Exercise requirements: The reply must repeat the listing below exactly and carry none of its pictures.
[Exercise data]
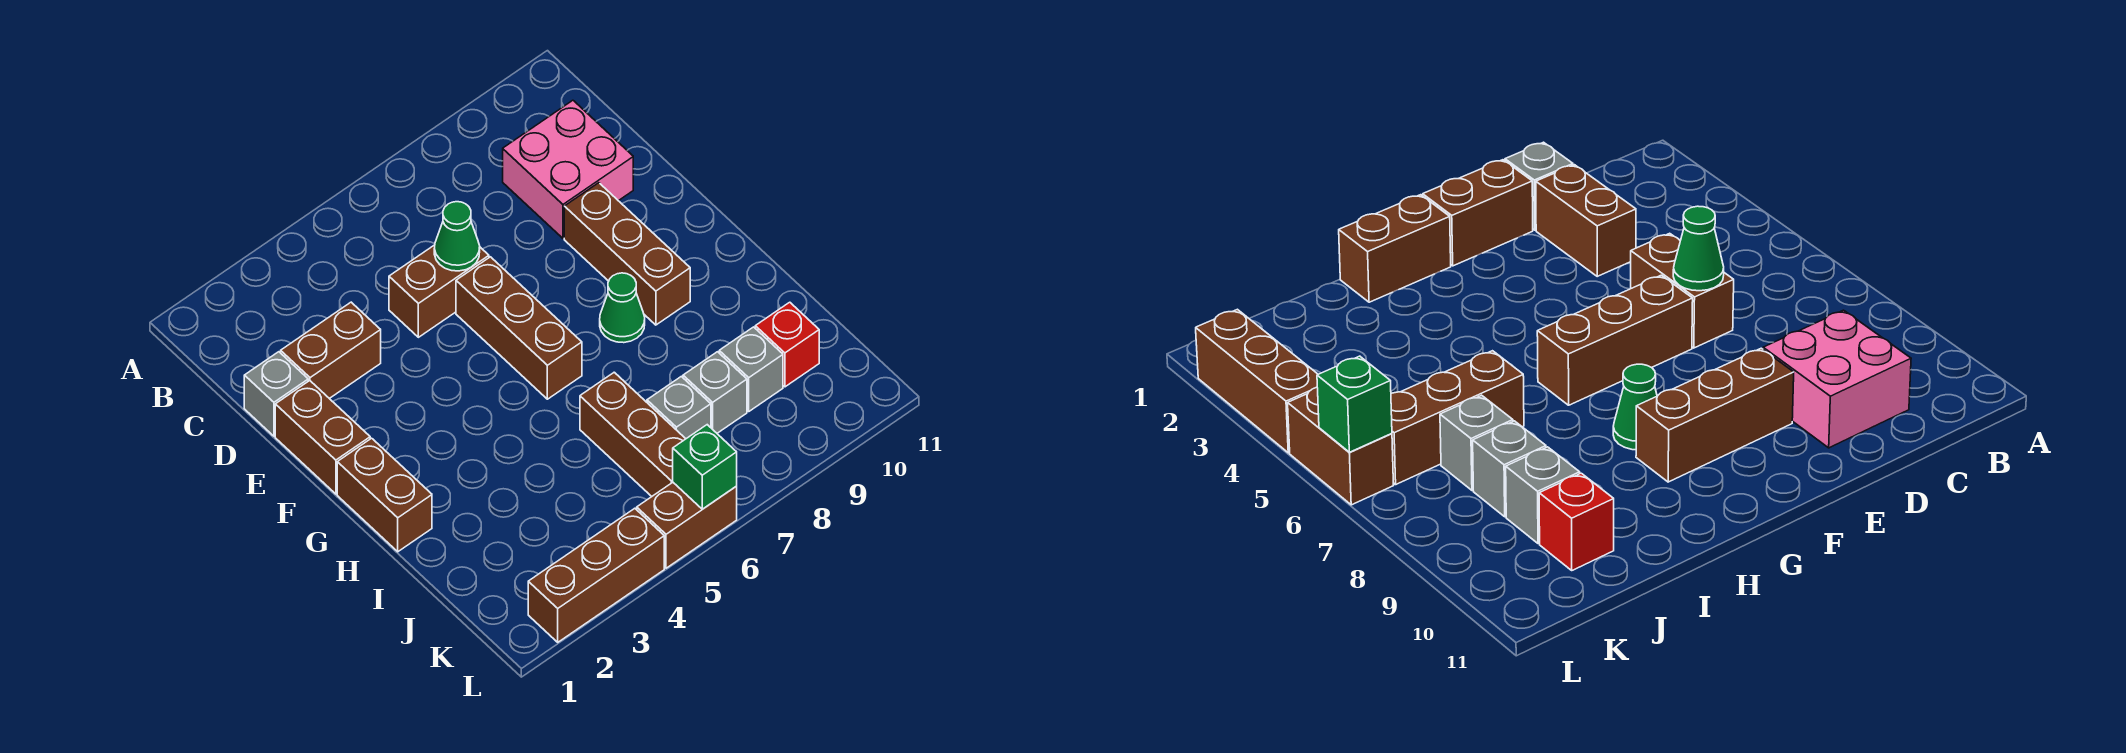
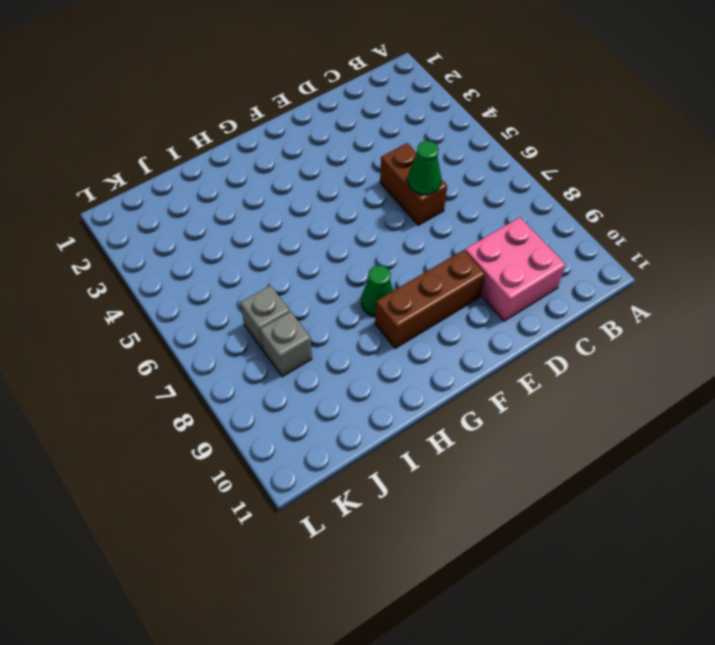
none -> grey 1x1 brick [244,352,308,436]
none -> brown 1x2 brick [281,302,381,399]
none -> brown 1x2 brick [275,381,370,494]

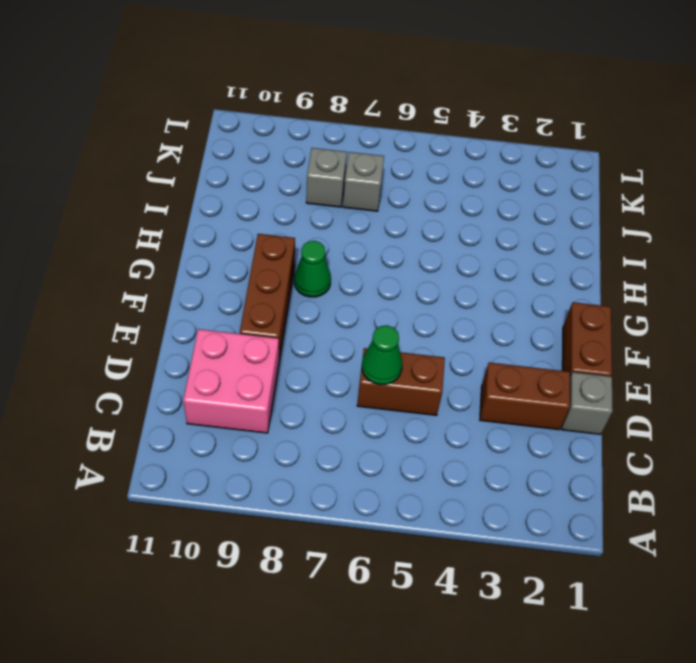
none -> brown 1x3 brick [456,257,582,399]
none -> brown 1x2 brick [337,438,432,552]
none -> brown 1x3 brick [580,372,685,496]

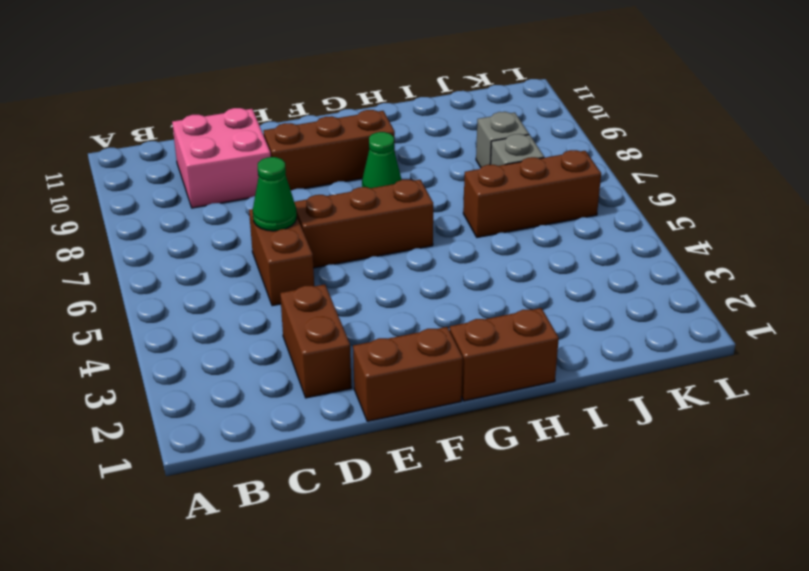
none -> grey 1x1 brick [244,352,308,436]
none -> grey 1x1 brick [719,327,783,411]
none -> red 1x1 brick [755,302,819,387]

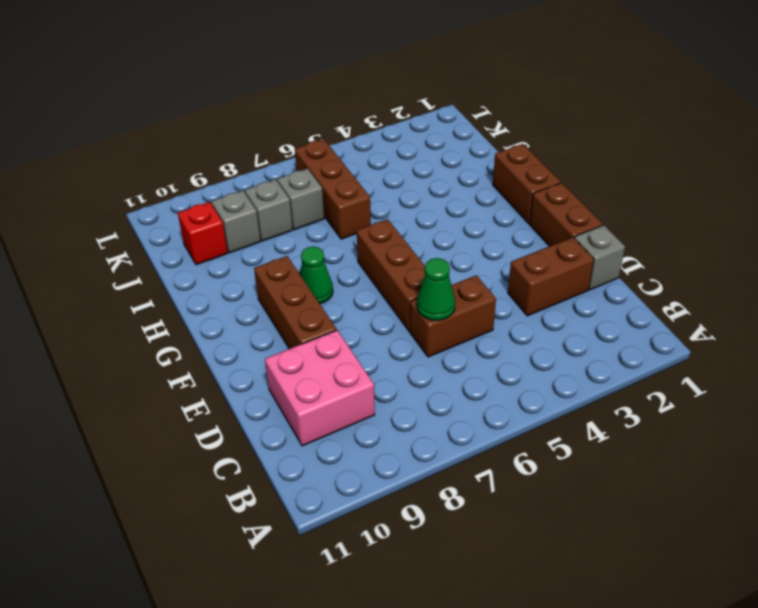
none -> brown 1x3 brick [528,508,664,642]
none -> brown 1x2 brick [637,482,737,568]
none -> green 1x1 brick [673,425,737,509]

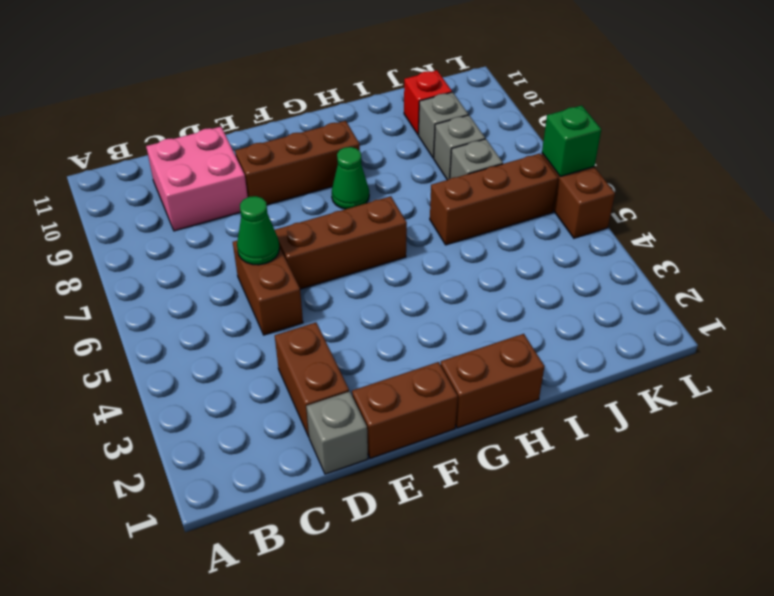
none -> brown 1x3 brick [528,508,664,642]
[/Exercise data]
Answer space:
none -> grey 1x1 brick [244,352,308,436]
none -> brown 1x2 brick [281,302,381,399]
none -> brown 1x2 brick [275,381,370,494]

none -> brown 1x3 brick [456,257,582,399]
none -> brown 1x2 brick [337,438,432,552]
none -> brown 1x3 brick [580,372,685,496]

none -> grey 1x1 brick [244,352,308,436]
none -> grey 1x1 brick [719,327,783,411]
none -> red 1x1 brick [755,302,819,387]

none -> brown 1x3 brick [528,508,664,642]
none -> brown 1x2 brick [637,482,737,568]
none -> green 1x1 brick [673,425,737,509]

none -> brown 1x3 brick [528,508,664,642]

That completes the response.